• **About this exercise**: Only the number is needed: count the lines below that hold the string "truck".

======

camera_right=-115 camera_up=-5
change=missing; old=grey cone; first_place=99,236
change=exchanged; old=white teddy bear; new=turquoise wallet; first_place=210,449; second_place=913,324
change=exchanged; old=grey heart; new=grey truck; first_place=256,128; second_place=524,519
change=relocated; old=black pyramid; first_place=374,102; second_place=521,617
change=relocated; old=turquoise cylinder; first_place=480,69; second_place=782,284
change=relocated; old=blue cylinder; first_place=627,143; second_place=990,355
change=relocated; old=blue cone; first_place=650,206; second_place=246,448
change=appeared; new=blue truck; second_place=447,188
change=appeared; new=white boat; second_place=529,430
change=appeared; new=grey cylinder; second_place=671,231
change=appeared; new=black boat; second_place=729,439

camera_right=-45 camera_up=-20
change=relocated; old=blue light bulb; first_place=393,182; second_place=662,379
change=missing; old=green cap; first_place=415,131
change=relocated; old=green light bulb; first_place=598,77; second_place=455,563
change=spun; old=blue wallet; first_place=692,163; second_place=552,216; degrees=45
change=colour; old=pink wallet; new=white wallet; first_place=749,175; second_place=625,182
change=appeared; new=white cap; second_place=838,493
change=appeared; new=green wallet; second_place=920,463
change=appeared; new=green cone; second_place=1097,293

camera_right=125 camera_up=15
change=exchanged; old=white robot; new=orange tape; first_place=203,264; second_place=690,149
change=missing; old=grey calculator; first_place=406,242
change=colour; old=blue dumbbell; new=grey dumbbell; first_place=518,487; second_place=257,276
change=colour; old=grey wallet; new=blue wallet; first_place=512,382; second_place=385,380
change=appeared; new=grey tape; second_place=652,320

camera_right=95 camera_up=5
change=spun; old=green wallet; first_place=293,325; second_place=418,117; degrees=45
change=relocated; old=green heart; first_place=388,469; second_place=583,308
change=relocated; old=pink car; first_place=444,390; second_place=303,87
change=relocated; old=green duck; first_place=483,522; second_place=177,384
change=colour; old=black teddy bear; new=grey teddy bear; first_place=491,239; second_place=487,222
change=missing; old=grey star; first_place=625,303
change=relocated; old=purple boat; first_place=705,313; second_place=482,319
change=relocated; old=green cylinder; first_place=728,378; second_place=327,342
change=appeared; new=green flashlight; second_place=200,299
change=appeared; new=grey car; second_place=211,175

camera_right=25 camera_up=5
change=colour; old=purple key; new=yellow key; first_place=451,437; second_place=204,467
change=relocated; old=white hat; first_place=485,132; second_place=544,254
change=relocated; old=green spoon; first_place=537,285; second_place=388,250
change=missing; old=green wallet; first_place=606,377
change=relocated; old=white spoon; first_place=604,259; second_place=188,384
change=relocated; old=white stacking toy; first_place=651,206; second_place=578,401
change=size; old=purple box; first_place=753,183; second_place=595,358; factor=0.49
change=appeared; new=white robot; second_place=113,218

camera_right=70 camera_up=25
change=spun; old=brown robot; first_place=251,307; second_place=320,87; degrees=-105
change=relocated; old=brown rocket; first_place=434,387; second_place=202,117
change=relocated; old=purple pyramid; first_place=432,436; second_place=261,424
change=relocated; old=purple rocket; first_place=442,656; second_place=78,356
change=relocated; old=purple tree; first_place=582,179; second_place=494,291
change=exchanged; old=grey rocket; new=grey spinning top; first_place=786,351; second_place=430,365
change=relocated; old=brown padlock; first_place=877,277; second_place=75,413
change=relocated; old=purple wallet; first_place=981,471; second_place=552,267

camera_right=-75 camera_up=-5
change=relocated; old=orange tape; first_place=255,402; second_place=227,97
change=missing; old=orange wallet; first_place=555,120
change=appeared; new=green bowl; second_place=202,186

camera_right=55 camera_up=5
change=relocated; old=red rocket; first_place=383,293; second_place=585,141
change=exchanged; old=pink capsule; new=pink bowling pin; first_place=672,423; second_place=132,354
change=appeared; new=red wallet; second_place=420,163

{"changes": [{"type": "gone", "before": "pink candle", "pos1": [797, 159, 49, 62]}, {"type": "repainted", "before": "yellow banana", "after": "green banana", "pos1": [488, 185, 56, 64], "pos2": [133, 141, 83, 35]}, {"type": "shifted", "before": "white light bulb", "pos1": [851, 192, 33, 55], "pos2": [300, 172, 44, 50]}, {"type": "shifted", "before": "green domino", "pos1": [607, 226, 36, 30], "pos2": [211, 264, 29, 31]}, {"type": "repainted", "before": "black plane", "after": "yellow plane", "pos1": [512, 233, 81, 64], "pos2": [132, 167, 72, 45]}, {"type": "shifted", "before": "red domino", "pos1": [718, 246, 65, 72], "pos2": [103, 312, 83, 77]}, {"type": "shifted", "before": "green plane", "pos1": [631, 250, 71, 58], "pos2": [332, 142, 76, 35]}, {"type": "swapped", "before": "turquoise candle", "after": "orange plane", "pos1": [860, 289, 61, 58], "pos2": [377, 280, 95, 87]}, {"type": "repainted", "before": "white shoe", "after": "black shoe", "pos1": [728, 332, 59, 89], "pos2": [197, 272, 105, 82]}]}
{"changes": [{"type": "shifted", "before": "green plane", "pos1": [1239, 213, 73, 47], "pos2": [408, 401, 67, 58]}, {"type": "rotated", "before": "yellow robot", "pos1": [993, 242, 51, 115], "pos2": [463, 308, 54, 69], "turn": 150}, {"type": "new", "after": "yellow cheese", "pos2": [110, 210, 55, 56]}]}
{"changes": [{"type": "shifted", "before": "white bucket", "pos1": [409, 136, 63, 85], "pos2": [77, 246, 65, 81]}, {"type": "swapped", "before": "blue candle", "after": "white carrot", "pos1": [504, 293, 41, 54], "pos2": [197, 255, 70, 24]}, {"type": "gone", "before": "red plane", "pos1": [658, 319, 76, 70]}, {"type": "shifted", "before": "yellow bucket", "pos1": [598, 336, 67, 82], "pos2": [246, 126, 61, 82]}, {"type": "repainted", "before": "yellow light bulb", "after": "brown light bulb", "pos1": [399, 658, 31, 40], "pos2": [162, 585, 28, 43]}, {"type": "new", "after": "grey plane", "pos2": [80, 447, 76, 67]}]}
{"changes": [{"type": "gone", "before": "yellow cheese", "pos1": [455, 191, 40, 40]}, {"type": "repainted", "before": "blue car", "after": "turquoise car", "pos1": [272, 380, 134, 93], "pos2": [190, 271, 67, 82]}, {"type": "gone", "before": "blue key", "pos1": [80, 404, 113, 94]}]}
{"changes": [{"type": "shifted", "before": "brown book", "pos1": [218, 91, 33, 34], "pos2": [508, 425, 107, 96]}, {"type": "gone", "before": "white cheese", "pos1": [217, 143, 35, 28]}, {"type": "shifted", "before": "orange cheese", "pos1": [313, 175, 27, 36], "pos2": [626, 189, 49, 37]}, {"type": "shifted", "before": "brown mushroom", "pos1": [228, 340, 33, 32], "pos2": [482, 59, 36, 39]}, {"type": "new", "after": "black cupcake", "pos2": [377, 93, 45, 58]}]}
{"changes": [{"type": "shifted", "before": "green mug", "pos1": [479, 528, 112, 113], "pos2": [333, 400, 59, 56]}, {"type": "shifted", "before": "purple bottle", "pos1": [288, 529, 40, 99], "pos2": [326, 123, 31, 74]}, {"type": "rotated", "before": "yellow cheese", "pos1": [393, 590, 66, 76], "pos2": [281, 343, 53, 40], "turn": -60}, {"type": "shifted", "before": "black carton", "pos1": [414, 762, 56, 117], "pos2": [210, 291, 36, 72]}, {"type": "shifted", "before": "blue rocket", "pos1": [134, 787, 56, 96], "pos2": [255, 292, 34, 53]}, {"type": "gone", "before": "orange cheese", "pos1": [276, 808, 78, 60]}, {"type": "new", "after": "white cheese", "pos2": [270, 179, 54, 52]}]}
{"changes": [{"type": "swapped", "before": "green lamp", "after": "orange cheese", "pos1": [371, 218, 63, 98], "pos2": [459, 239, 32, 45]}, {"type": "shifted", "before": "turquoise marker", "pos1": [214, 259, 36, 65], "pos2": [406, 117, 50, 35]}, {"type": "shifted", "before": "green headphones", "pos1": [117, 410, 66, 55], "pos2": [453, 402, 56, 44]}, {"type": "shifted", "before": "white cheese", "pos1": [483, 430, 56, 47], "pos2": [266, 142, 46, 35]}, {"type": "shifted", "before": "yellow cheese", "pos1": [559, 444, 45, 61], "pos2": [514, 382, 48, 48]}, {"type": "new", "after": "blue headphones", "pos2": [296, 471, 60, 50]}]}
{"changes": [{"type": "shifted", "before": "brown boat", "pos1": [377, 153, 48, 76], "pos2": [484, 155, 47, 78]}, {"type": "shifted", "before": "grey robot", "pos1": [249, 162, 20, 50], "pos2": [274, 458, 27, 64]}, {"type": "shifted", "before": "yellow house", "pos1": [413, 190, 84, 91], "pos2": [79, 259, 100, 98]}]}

======

• **Reply to the exercise**: 2